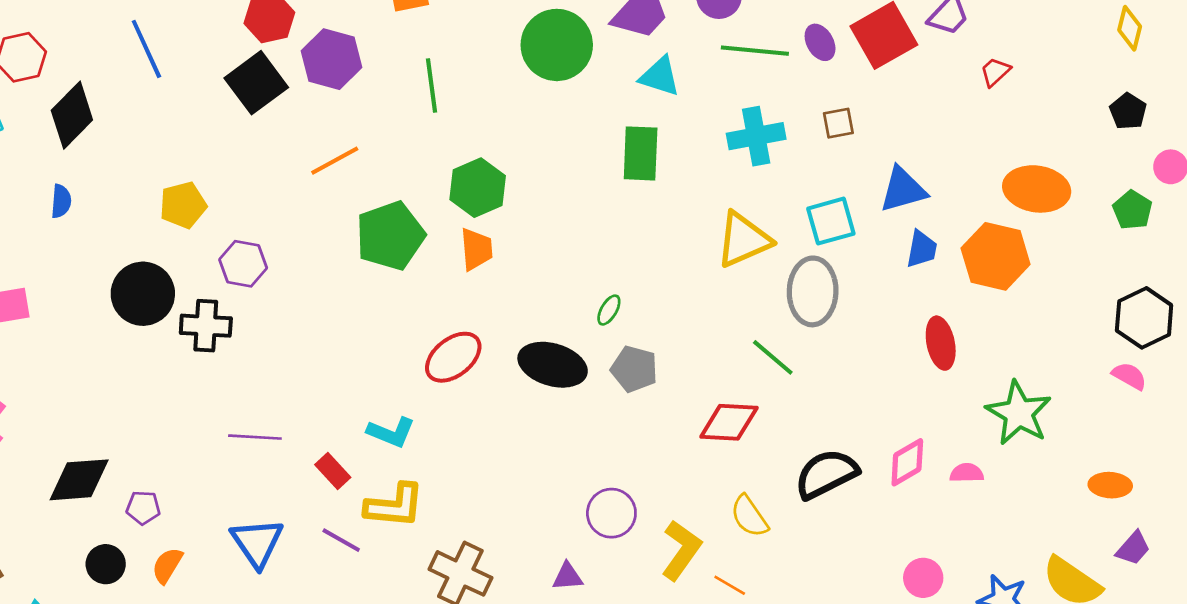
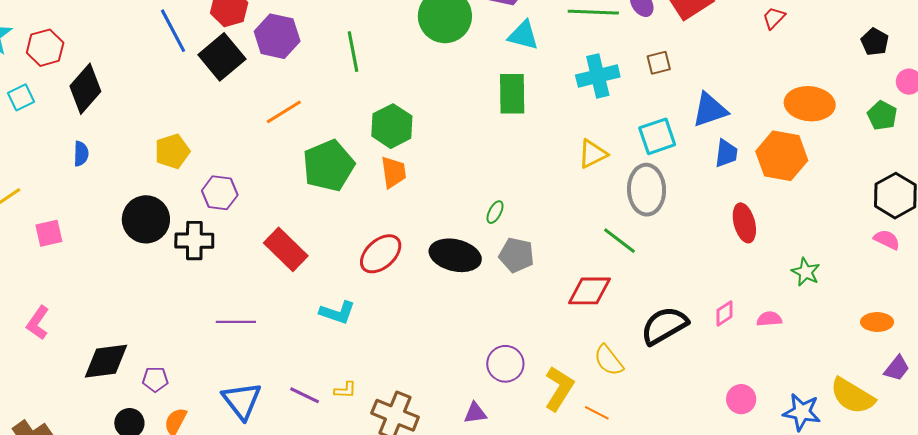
blue line: (146, 49) -> (173, 31), moved
yellow triangle: (743, 240) -> (593, 154), size x0.7
green star: (1019, 413) -> (806, 272), size x0.6
pink diamond: (907, 462) -> (724, 313), size x0.7
red rectangle: (333, 471) -> (286, 249), moved, size x1.6
yellow L-shape: (394, 506) -> (345, 390), moved, size x0.5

══════════════════════════════

__Your goal__: Search the records above for the string "size". Copy every line that contains it.

__Solution to this task__:
yellow triangle: (743, 240) -> (593, 154), size x0.7
green star: (1019, 413) -> (806, 272), size x0.6
pink diamond: (907, 462) -> (724, 313), size x0.7
red rectangle: (333, 471) -> (286, 249), moved, size x1.6
yellow L-shape: (394, 506) -> (345, 390), moved, size x0.5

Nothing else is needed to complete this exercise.